▶ EXERCISE BRIEF
Reproduce the listing below word for word, from its first line through the line that contains "The image size is (384, 512). Find", including that line. Leave the pictures out.
### LISTING ###
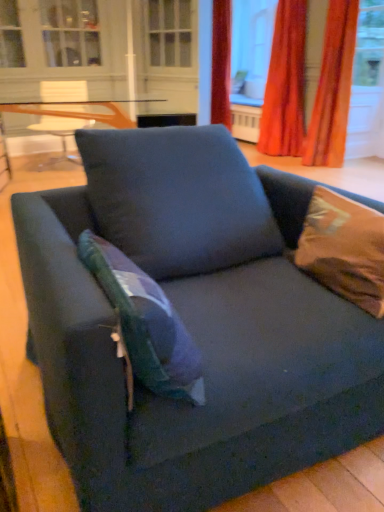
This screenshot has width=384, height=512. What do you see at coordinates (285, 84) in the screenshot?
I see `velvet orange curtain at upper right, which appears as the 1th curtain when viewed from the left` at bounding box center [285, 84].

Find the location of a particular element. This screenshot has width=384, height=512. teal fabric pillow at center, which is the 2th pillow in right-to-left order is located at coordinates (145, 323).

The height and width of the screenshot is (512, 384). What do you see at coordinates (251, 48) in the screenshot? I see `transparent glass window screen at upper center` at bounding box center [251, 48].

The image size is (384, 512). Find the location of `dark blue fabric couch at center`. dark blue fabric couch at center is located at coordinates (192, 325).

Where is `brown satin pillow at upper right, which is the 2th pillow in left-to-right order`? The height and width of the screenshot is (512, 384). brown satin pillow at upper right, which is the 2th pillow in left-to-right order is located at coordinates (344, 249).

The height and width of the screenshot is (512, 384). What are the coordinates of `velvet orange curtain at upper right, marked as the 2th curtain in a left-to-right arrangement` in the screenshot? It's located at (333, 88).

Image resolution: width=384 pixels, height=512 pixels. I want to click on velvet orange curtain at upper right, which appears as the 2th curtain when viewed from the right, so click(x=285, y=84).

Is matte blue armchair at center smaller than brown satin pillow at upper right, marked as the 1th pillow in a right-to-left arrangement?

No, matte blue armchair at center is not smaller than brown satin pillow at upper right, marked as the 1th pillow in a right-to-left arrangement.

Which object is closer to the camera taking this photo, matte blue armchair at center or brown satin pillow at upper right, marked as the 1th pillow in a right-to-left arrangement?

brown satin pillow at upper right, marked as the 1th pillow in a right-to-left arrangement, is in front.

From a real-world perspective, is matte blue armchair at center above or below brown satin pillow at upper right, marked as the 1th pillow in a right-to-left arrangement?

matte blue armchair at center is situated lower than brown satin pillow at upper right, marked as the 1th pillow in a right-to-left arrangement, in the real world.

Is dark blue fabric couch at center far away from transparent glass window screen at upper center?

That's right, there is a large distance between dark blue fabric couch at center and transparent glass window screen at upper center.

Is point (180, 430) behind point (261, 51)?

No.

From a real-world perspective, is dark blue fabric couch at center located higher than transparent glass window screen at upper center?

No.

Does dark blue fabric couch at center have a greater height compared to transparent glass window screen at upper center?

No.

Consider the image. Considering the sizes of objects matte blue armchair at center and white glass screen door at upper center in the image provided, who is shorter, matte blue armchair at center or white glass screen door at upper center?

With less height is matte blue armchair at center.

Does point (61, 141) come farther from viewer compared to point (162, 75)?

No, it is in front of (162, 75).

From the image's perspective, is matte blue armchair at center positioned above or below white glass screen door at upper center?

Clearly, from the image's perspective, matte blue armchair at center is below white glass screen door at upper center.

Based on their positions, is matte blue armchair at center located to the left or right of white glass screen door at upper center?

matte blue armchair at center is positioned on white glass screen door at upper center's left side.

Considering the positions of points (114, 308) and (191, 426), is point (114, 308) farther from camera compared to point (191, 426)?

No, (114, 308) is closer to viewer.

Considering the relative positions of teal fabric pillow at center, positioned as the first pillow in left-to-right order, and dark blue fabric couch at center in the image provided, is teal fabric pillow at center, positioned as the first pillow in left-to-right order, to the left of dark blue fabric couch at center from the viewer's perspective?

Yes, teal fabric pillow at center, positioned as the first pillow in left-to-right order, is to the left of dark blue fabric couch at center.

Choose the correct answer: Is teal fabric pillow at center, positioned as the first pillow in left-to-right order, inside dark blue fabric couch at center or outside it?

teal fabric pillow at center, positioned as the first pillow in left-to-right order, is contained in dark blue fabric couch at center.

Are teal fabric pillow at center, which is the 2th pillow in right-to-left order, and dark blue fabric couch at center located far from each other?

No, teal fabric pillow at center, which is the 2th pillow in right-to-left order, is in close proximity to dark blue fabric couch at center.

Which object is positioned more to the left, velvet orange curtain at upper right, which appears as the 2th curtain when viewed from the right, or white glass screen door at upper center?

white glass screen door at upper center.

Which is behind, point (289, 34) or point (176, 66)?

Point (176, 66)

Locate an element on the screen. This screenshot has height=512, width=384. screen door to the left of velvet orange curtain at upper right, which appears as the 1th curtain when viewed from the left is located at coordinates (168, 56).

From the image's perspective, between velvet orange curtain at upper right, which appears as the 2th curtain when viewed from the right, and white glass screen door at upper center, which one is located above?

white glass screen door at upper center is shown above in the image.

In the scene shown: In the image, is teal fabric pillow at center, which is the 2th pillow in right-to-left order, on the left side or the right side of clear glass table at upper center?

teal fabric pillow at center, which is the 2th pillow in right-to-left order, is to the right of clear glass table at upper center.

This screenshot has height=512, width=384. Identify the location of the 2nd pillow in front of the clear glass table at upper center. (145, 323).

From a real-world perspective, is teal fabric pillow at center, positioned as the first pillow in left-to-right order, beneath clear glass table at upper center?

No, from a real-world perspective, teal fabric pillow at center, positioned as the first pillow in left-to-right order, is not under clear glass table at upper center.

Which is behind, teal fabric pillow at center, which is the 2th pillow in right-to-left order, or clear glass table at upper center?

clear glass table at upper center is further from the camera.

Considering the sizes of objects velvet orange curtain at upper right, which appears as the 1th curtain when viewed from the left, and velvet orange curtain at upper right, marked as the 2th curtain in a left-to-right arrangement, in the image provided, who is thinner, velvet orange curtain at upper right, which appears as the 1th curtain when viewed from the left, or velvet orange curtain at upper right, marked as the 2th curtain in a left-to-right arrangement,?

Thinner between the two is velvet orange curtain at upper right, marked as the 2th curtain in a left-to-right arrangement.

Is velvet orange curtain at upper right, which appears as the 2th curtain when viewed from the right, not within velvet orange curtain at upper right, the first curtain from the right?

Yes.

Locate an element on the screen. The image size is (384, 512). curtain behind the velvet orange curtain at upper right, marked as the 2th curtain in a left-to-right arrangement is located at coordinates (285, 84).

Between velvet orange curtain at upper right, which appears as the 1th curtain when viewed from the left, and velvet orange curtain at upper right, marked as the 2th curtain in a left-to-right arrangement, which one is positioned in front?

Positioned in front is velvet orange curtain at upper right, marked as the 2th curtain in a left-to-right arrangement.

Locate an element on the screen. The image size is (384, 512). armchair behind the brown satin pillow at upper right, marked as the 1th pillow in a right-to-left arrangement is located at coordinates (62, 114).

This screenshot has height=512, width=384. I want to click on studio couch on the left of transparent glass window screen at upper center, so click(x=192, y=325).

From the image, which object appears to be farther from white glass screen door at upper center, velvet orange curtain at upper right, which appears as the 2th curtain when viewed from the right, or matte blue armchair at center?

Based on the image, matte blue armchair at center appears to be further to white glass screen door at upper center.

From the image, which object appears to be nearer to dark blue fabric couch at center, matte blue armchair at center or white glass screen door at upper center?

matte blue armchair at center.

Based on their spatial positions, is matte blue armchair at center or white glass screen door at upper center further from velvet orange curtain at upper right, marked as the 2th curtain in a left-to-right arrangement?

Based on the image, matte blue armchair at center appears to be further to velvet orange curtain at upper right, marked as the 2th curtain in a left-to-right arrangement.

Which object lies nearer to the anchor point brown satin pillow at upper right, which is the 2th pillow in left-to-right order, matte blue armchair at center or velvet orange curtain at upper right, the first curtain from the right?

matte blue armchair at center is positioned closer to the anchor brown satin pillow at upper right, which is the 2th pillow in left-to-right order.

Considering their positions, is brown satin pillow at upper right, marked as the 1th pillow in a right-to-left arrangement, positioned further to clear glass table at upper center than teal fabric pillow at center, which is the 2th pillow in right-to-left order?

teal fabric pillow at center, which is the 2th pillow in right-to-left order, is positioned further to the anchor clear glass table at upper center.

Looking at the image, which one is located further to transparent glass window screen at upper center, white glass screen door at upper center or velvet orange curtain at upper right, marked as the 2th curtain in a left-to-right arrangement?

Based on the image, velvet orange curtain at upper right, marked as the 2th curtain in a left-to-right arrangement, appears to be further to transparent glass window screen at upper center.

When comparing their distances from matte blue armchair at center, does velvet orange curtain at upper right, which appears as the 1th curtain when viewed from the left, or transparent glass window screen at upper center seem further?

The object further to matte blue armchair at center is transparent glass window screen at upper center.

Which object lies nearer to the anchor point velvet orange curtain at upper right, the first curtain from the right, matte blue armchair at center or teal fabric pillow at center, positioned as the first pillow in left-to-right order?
###
▶ RESPONSE
This screenshot has width=384, height=512. What do you see at coordinates (285, 84) in the screenshot?
I see `velvet orange curtain at upper right, which appears as the 1th curtain when viewed from the left` at bounding box center [285, 84].

Find the location of a particular element. This screenshot has width=384, height=512. teal fabric pillow at center, which is the 2th pillow in right-to-left order is located at coordinates (145, 323).

The height and width of the screenshot is (512, 384). What do you see at coordinates (251, 48) in the screenshot? I see `transparent glass window screen at upper center` at bounding box center [251, 48].

The image size is (384, 512). Find the location of `dark blue fabric couch at center`. dark blue fabric couch at center is located at coordinates (192, 325).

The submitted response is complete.